What is being asked
Would you please copy the part of the material below that opens with the line containing "black star: (14, 56) -> (16, 60), size x1.5" and closes with the line containing "blue triangle: (17, 103) -> (28, 95), moved"? Copy it exactly, and only it.

Records shown
- Opening Delimiter -
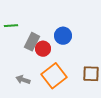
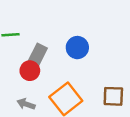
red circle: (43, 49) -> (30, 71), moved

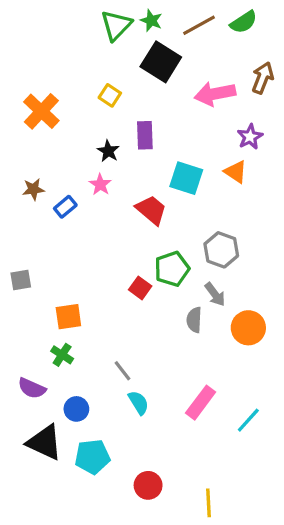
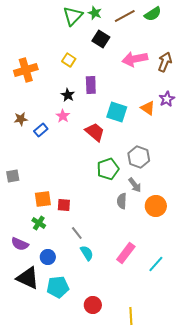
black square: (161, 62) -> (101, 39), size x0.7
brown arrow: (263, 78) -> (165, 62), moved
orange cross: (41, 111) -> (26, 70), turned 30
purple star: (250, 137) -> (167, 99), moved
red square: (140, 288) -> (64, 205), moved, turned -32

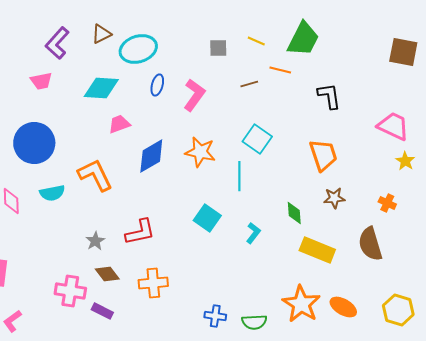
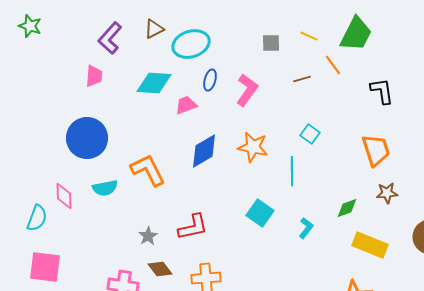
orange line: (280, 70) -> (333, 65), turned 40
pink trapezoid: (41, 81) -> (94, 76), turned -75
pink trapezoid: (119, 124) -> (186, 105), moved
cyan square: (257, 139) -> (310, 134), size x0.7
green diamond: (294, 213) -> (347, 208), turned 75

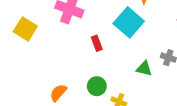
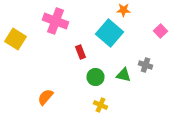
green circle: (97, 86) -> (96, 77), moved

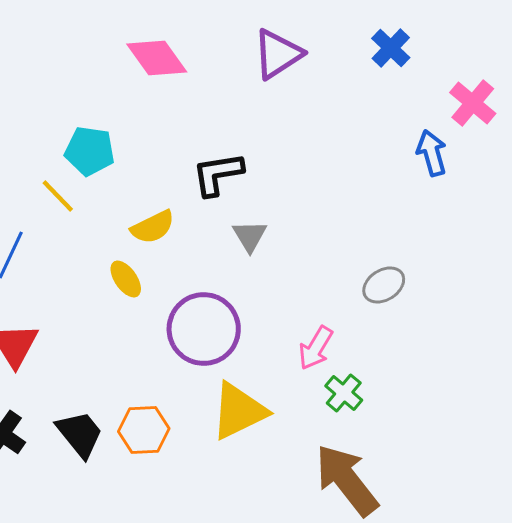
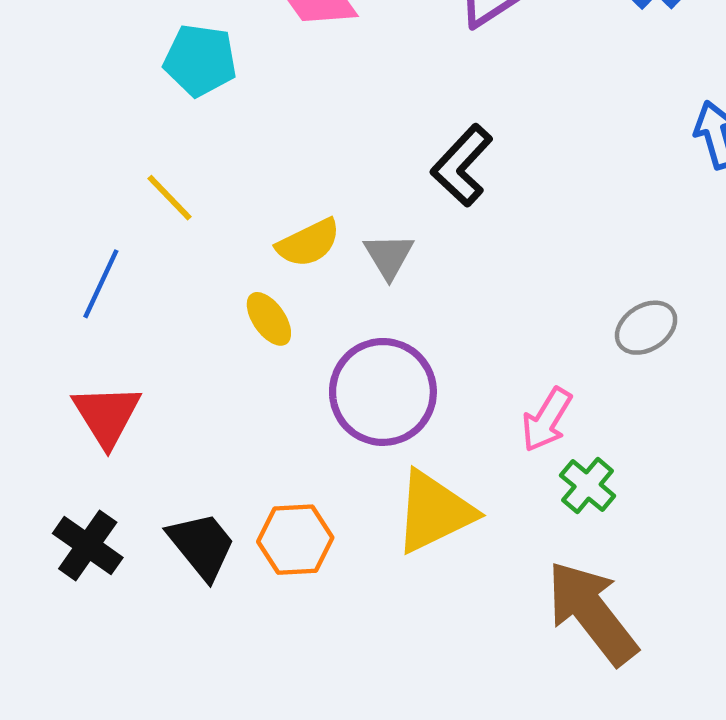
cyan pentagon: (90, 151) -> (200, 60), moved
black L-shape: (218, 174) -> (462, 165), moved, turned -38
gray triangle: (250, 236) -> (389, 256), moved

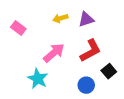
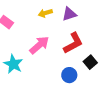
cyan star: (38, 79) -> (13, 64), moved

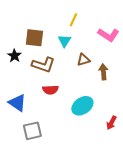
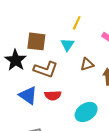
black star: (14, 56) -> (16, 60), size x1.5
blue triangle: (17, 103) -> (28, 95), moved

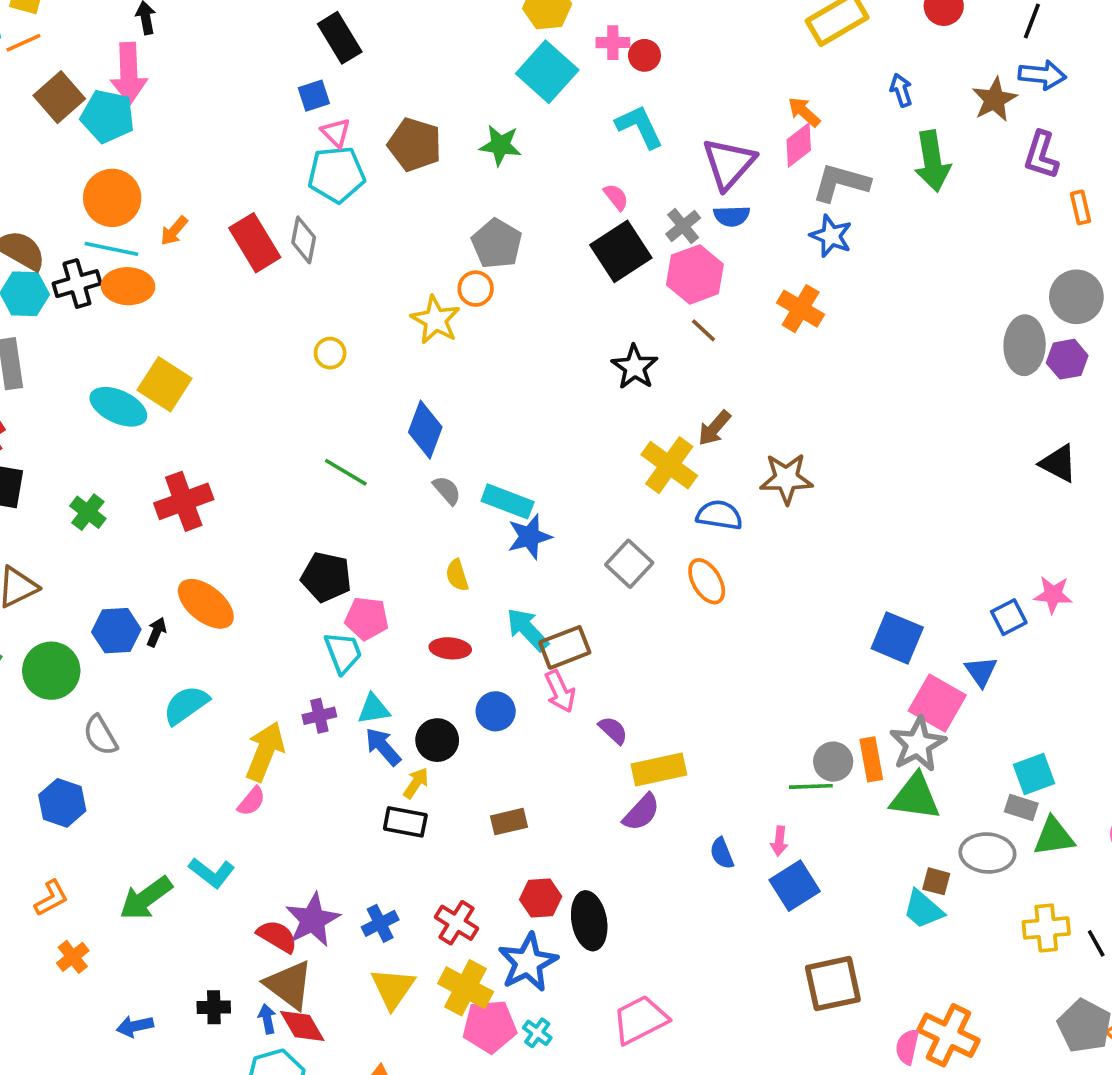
- Closing Delimiter -
- Opening Delimiter -
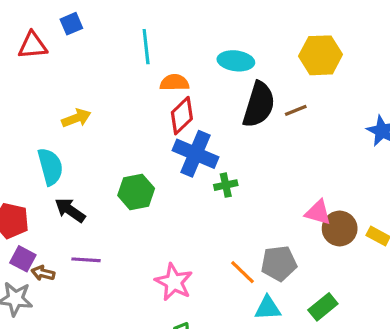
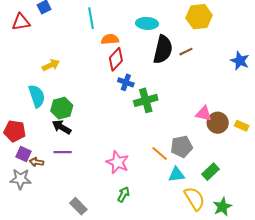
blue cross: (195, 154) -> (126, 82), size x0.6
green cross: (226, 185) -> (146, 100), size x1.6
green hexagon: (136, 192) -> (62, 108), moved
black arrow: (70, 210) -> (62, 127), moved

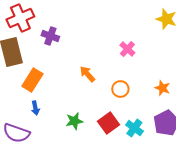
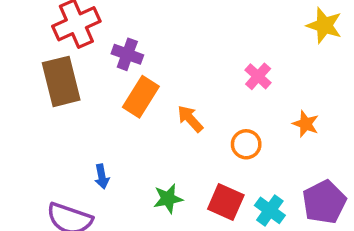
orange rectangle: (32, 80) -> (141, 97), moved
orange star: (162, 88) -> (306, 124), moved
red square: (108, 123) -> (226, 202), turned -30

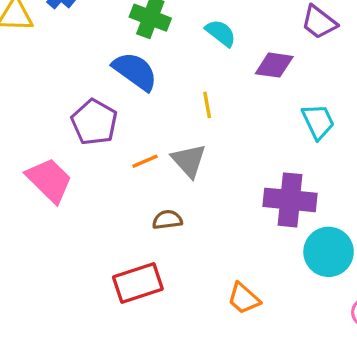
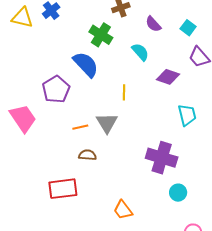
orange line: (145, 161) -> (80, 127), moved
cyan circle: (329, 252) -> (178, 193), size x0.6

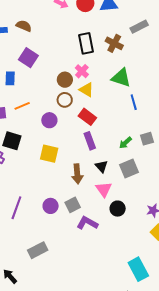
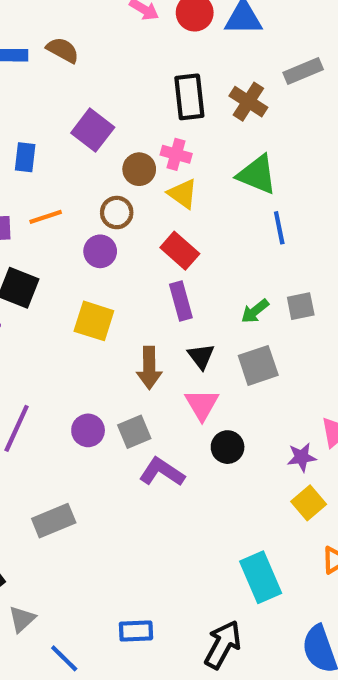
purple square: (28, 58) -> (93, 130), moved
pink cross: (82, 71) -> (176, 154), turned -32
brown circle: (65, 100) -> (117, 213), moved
- Closing Delimiter -
- Opening Delimiter -
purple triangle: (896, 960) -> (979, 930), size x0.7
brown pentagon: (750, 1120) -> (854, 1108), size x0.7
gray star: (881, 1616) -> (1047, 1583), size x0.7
- Closing Delimiter -
Output below
black star: (14, 56) -> (16, 60), size x1.5
blue triangle: (17, 103) -> (28, 95), moved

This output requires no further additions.